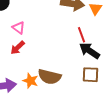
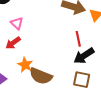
black arrow: (89, 51) -> (84, 56), turned -75
orange star: (30, 81) -> (25, 65), moved

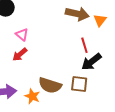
orange star: (25, 65) -> (32, 96), moved
brown square: (82, 80) -> (79, 84), moved

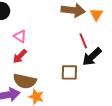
brown square: (79, 84) -> (69, 72), moved
brown semicircle: (50, 85) -> (25, 81), moved

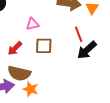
pink triangle: (20, 36) -> (32, 24), moved, turned -48
brown square: (69, 72) -> (44, 46), moved

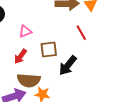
pink triangle: (32, 24) -> (25, 31), moved
black arrow: (87, 50) -> (68, 65), moved

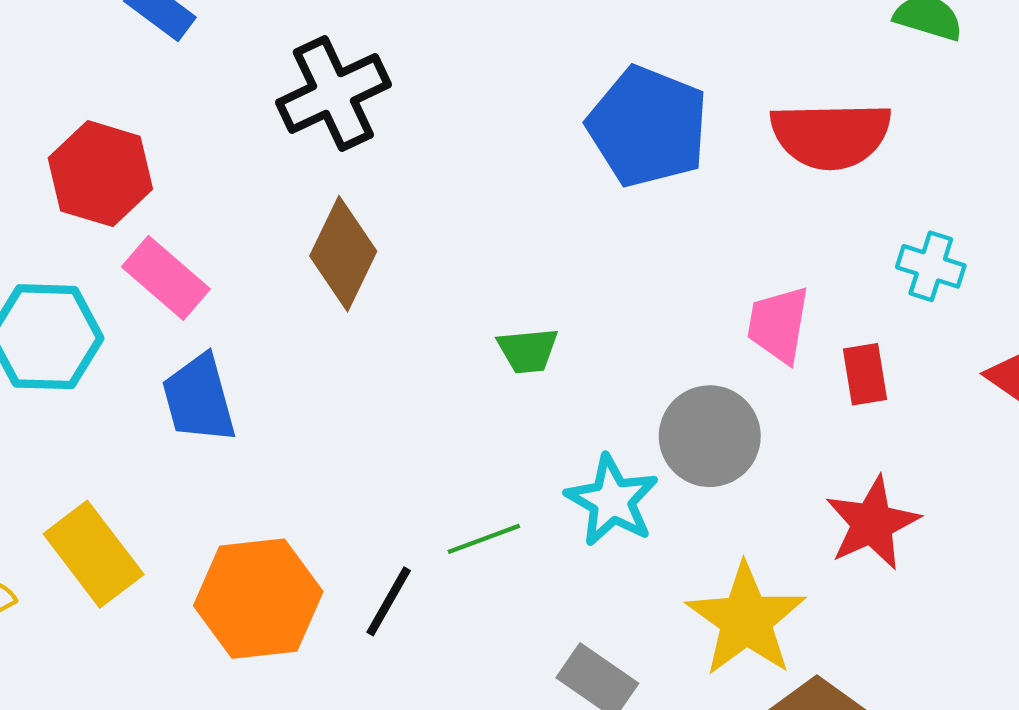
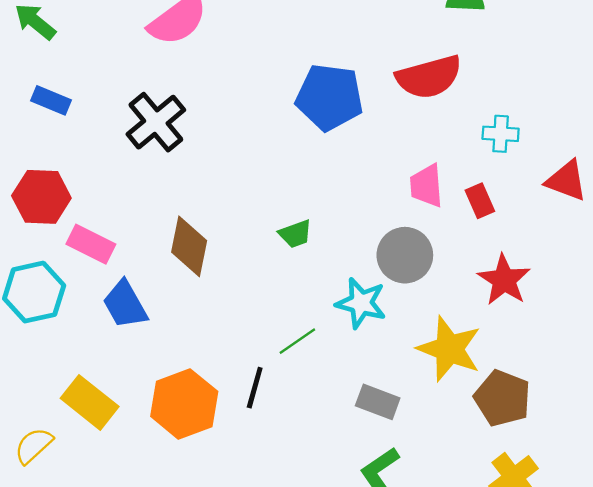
brown diamond: (343, 254) -> (189, 246), moved

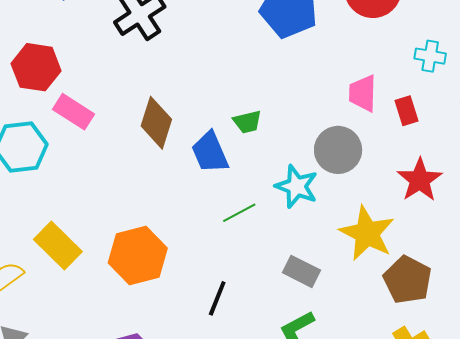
blue trapezoid: (125, 305) -> (210, 152), moved
black line: (255, 388) -> (217, 298), moved

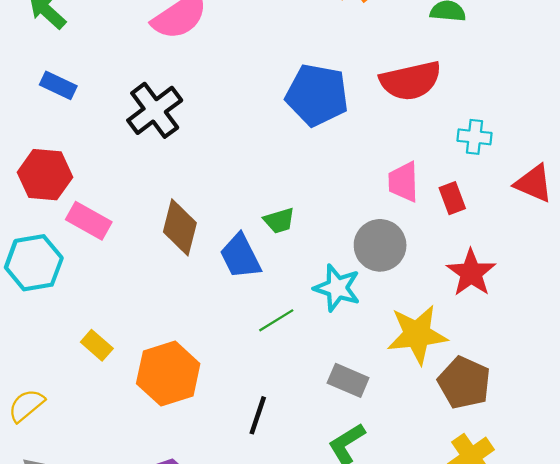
yellow star: (367, 233) -> (417, 334), turned -30
yellow rectangle: (58, 246) -> (97, 345), moved, size x0.6

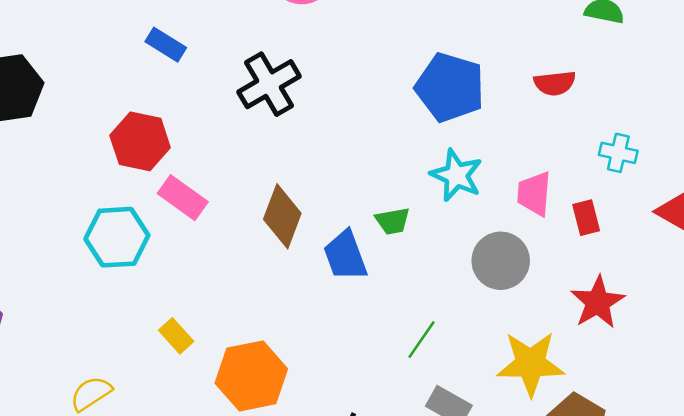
red semicircle: (411, 81) -> (555, 83), size x0.6
cyan star: (337, 288) -> (456, 175), moved
green line: (276, 320) -> (421, 340), moved, turned -30

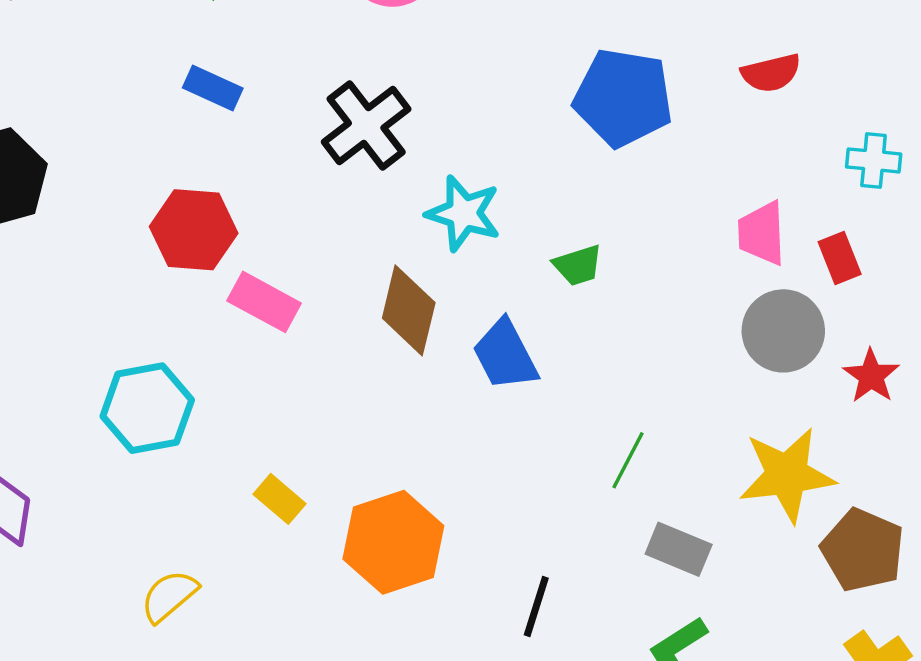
cyan star: (456, 175) -> (464, 213), moved
green trapezoid: (393, 221) -> (578, 265), moved
cyan hexagon: (117, 237) -> (147, 408), moved
gray circle: (501, 261) -> (783, 331), moved
red star: (598, 302) -> (871, 376), size x0.7

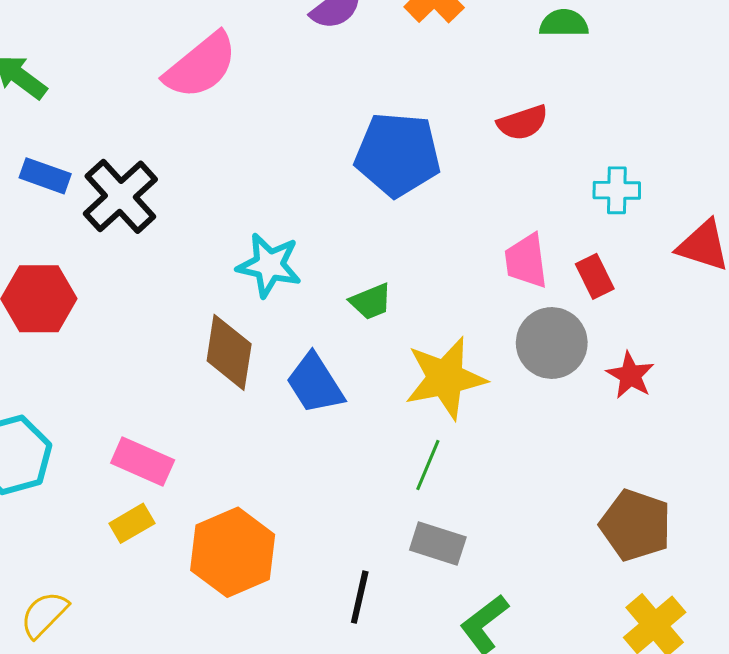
black cross: (366, 125) -> (120, 196), moved
pink rectangle: (264, 302) -> (143, 461), moved
yellow star: (787, 475) -> (445, 378), moved
yellow rectangle: (280, 499) -> (132, 523), turned -66
gray rectangle: (679, 549) -> (438, 543), moved

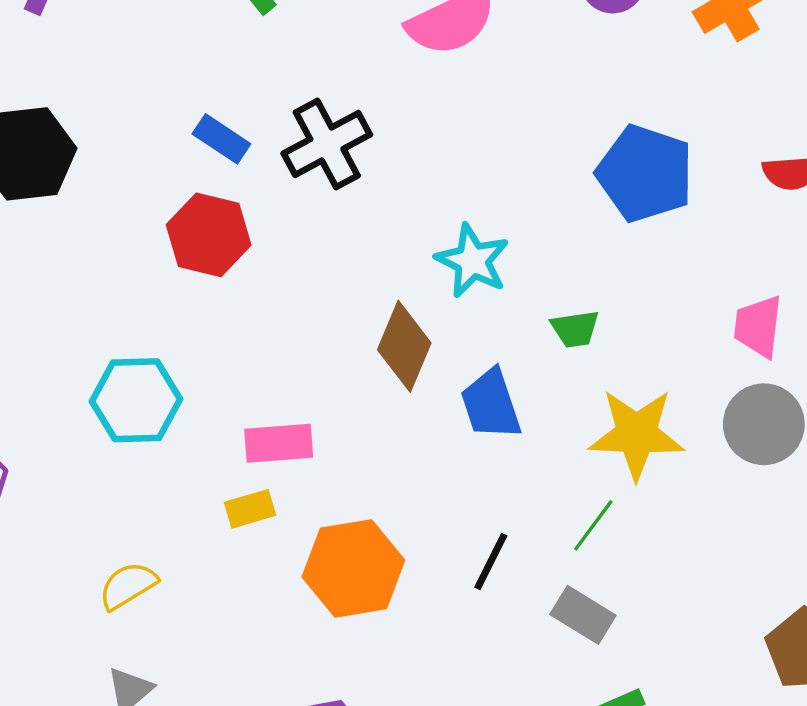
blue rectangle: (45, 176) -> (221, 139), moved
pink rectangle: (143, 461) -> (279, 443), turned -42
black line: (360, 597) -> (491, 561), moved

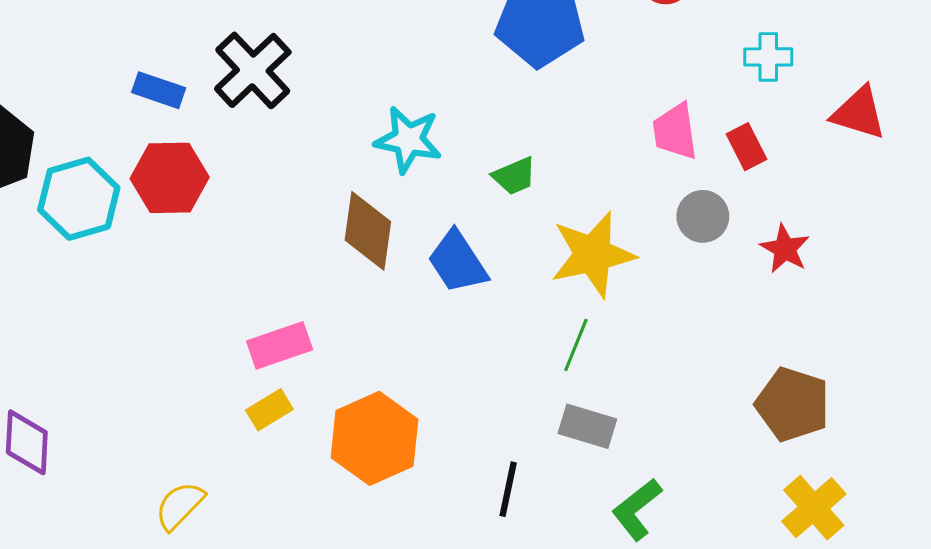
cyan hexagon: (136, 400) -> (79, 199), moved
gray circle: (764, 424) -> (703, 216), size x0.7
black line: (491, 561) -> (508, 489), moved

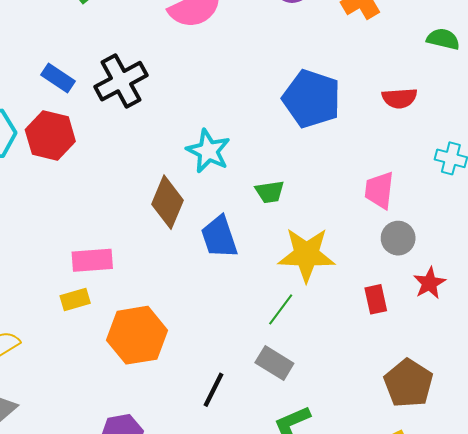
red rectangle: (747, 147) -> (376, 299), moved
gray circle: (703, 216) -> (398, 238), moved

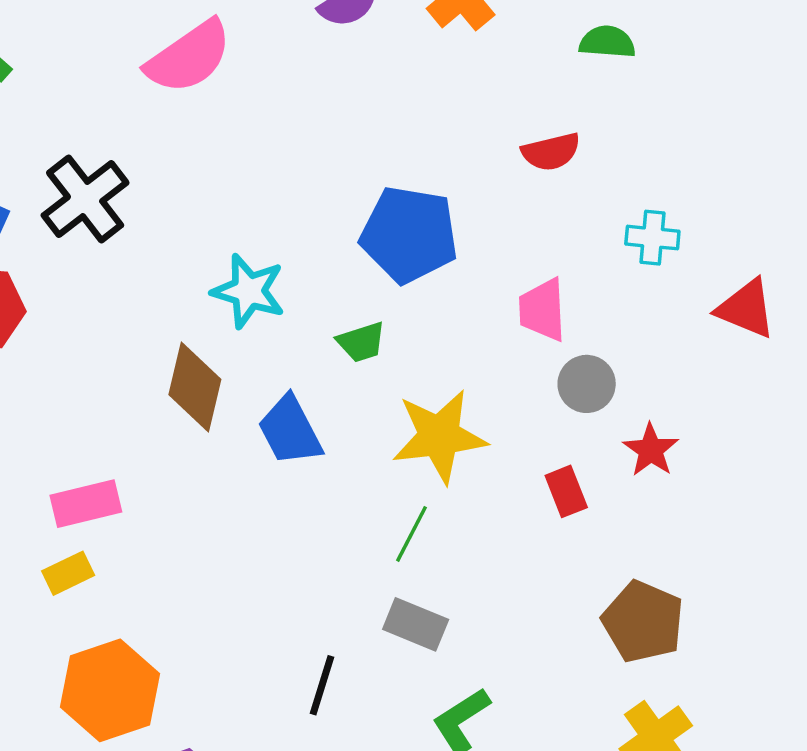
blue pentagon: (312, 99) -> (409, 235), moved
orange hexagon: (137, 335) -> (110, 690), moved

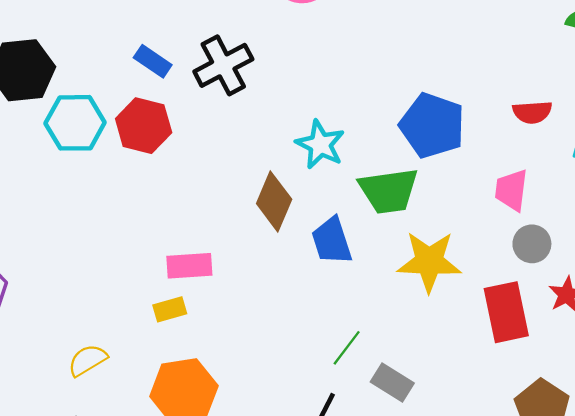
red semicircle: (551, 152) -> (532, 112), moved
green trapezoid: (361, 342) -> (389, 191), size x1.8
red rectangle: (566, 491) -> (506, 312), size x1.8
green line: (411, 534) -> (347, 348), moved

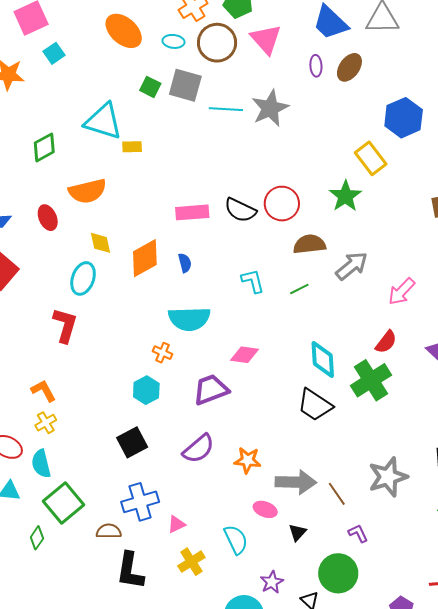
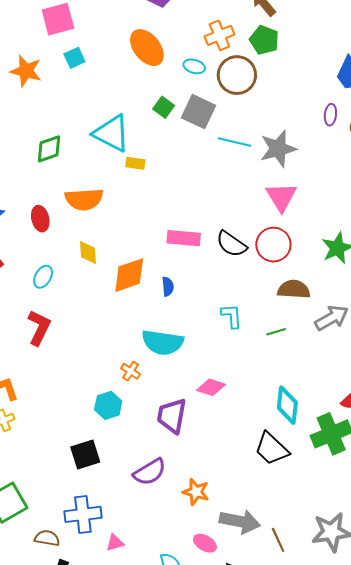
pink triangle: (266, 39) -> (281, 197), moved
cyan ellipse: (83, 278) -> (43, 277), moved, size x0.7
purple trapezoid: (211, 390) -> (172, 416), turned -69

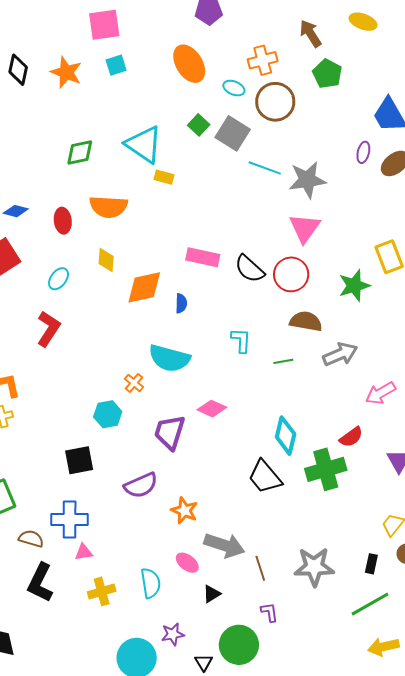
green pentagon: (264, 40) -> (327, 74), moved
pink triangle: (115, 543) -> (84, 552), moved

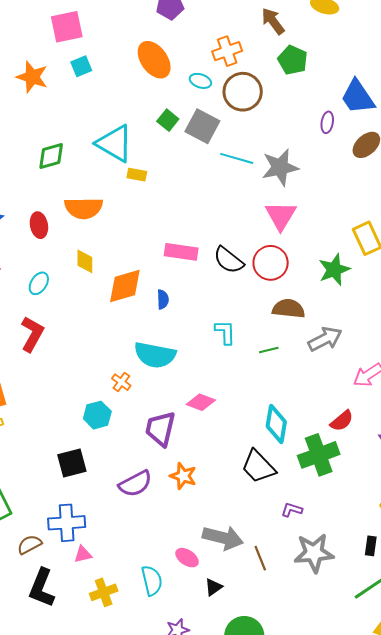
purple ellipse: (363, 152) -> (327, 122), moved
orange star: (184, 511) -> (183, 476), moved
brown semicircle: (31, 539) -> (30, 545), turned -40
purple L-shape: (269, 612) -> (292, 510), moved, turned -60

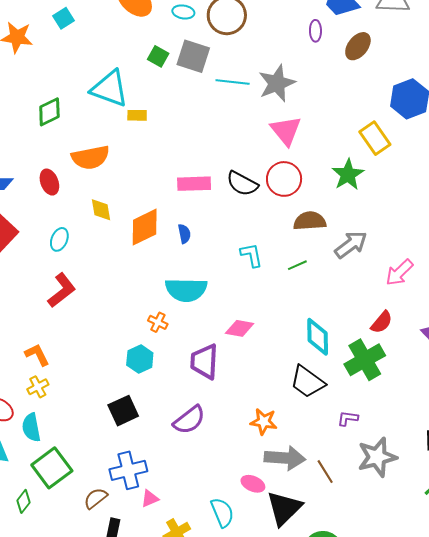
red L-shape: (32, 334) -> (62, 290), turned 33
orange star: (183, 476) -> (264, 422), moved
black triangle: (213, 587) -> (284, 508), size x2.0

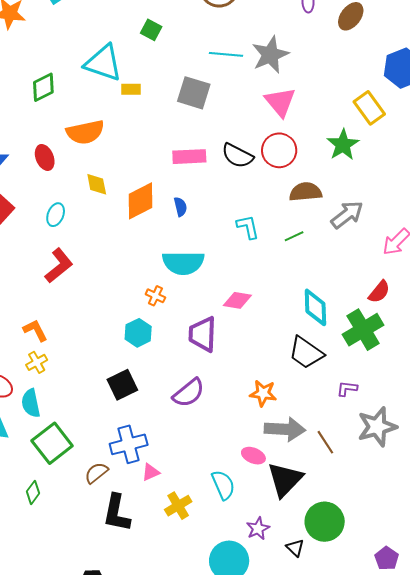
gray square: (193, 56) -> (194, 93), moved
green diamond: (24, 501) -> (33, 492), moved

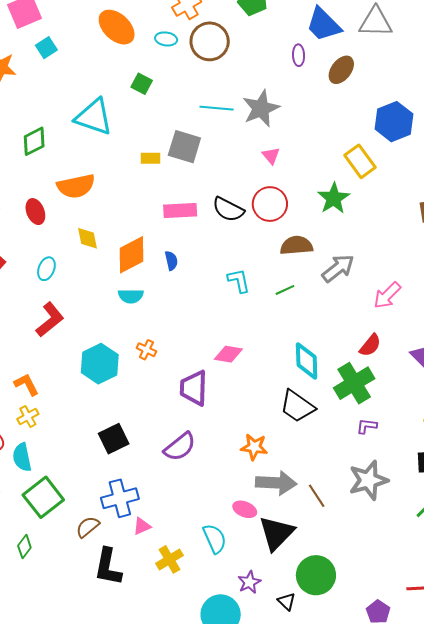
yellow rectangle: (131, 89) -> (150, 158), moved
pink triangle: (280, 102) -> (271, 156), size x0.6
cyan semicircle: (183, 263) -> (131, 296), moved, size x0.6
cyan hexagon: (138, 333) -> (100, 364), moved, size x1.4
purple L-shape: (347, 389) -> (367, 426), moved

• • • • •

Using the listing above, repeat word for word each line from the one with "gray rectangle: (679, 549)" down to the one with "red semicircle: (551, 152)", both included. Omit all pictures.

gray rectangle: (679, 549) -> (438, 543), moved

blue rectangle: (45, 176) -> (221, 139), moved
pink rectangle: (143, 461) -> (279, 443), turned -42
black line: (360, 597) -> (491, 561), moved

cyan hexagon: (136, 400) -> (79, 199), moved
gray circle: (764, 424) -> (703, 216), size x0.7
black line: (491, 561) -> (508, 489), moved

red rectangle: (747, 147) -> (376, 299), moved
gray circle: (703, 216) -> (398, 238), moved

blue pentagon: (312, 99) -> (409, 235), moved
orange hexagon: (137, 335) -> (110, 690), moved

red semicircle: (551, 152) -> (532, 112), moved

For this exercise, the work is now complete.